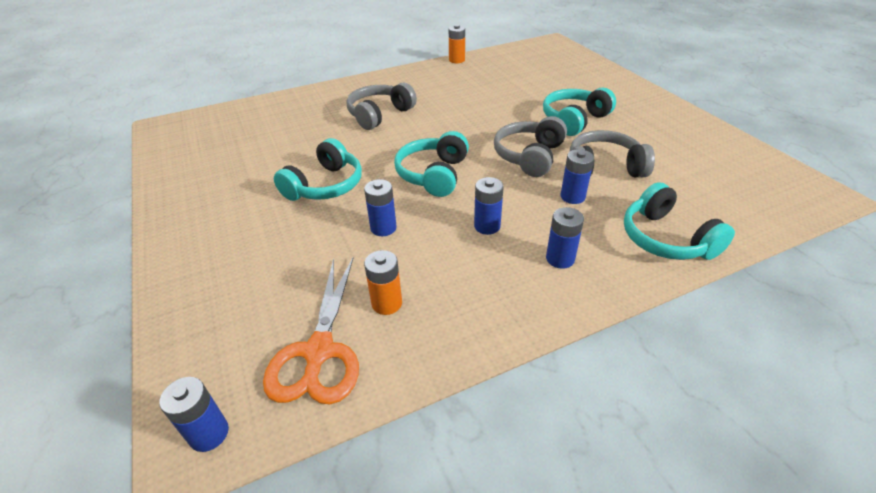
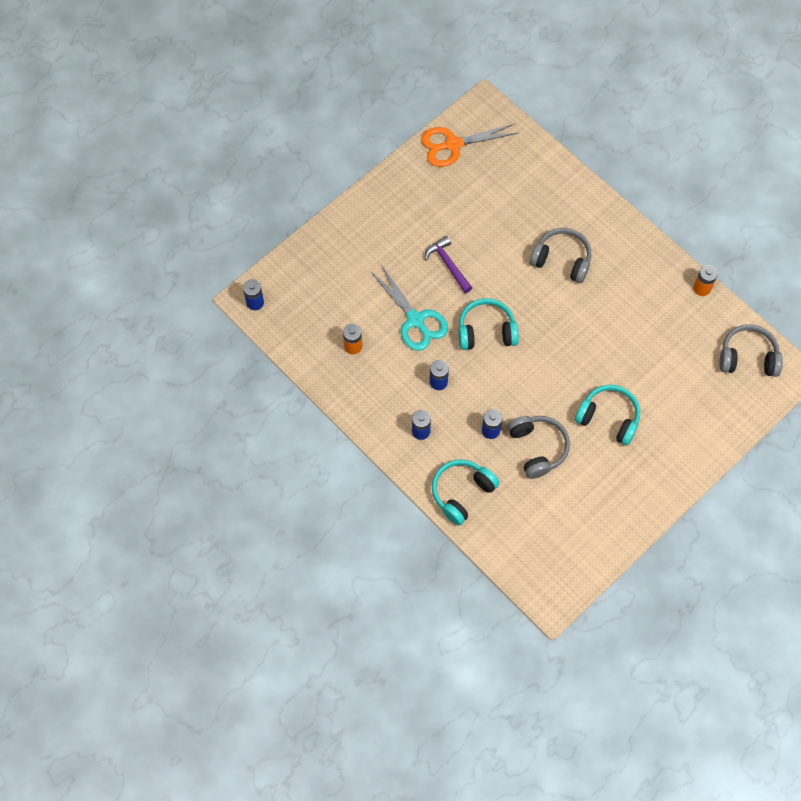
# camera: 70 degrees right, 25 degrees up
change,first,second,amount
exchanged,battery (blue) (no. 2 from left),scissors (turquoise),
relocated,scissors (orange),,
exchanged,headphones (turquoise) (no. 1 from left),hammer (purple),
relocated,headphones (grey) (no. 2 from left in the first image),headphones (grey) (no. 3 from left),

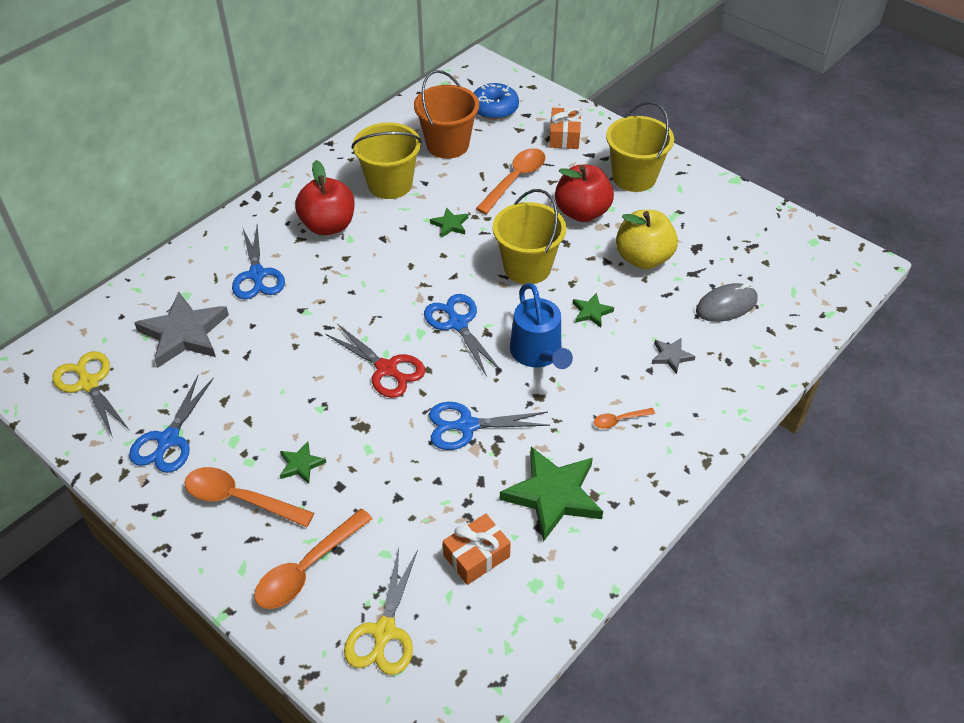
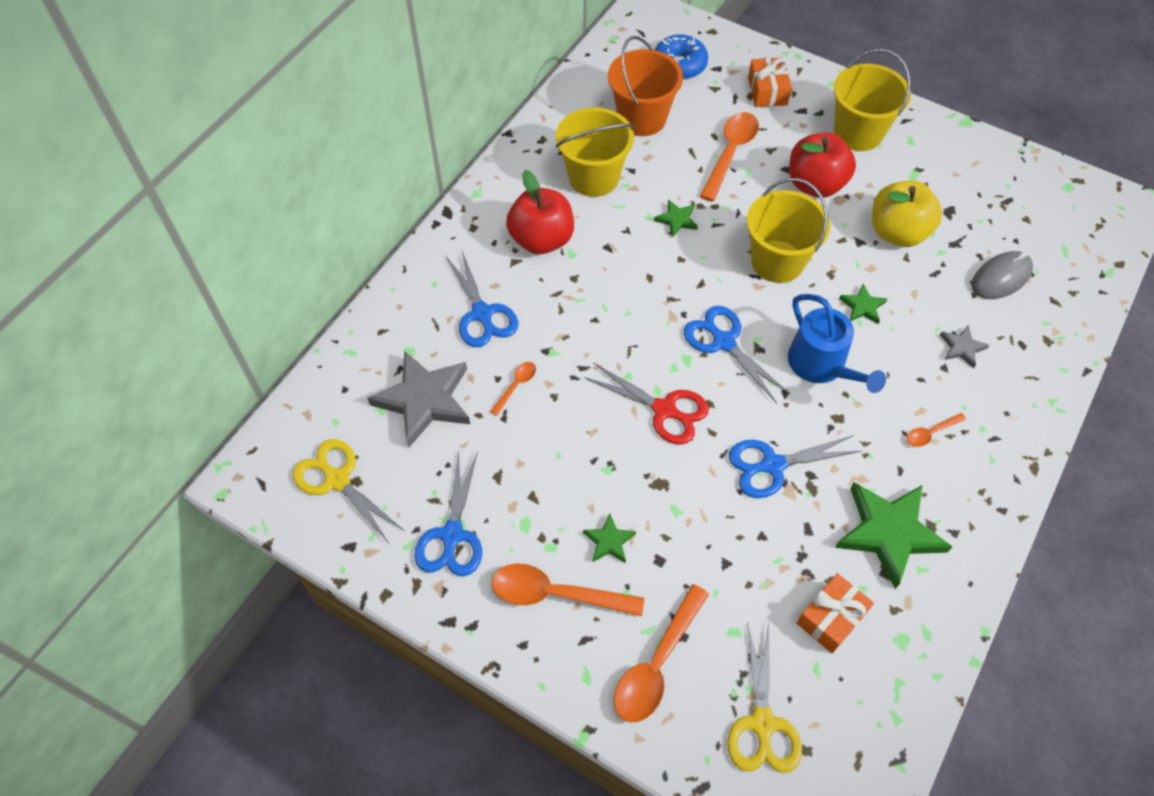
# camera: 10 degrees left, 10 degrees up
change,first,second,amount
appeared,,spoon (orange) (no. 1 from left),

What is expected – Show every line of the listing that includes the word "turquoise".

Response area –
exchanged,battery (blue) (no. 2 from left),scissors (turquoise),
exchanged,headphones (turquoise) (no. 1 from left),hammer (purple),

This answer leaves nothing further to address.